Would you return every entry below exactly as written, without its images?
<<<<
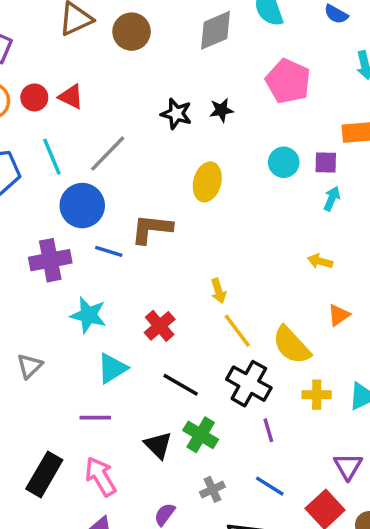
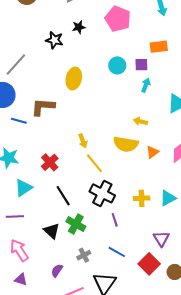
black star: (221, 110) -> (79, 27), moved
yellow semicircle: (292, 345) -> (126, 144), moved, turned -35
black line: (181, 385) -> (63, 196), turned 30

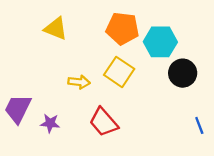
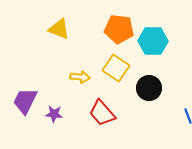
black circle: (183, 73) -> (149, 88), moved

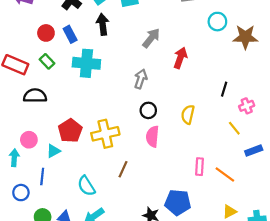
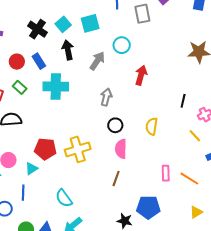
cyan circle: (217, 22) -> (122, 45), moved
gray arrow: (151, 38) -> (97, 61), moved
red pentagon: (70, 131) -> (45, 149), turned -30
brown line: (123, 169) -> (116, 179), moved

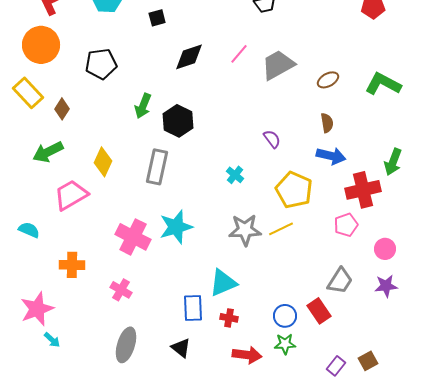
>>>>
RESPONSE AREA:
black star: (221, 110) -> (79, 27), moved
yellow semicircle: (292, 345) -> (126, 144), moved, turned -35
black line: (181, 385) -> (63, 196), turned 30

black circle: (183, 73) -> (149, 88), moved

cyan circle: (217, 22) -> (122, 45), moved
gray arrow: (151, 38) -> (97, 61), moved
red pentagon: (70, 131) -> (45, 149), turned -30
brown line: (123, 169) -> (116, 179), moved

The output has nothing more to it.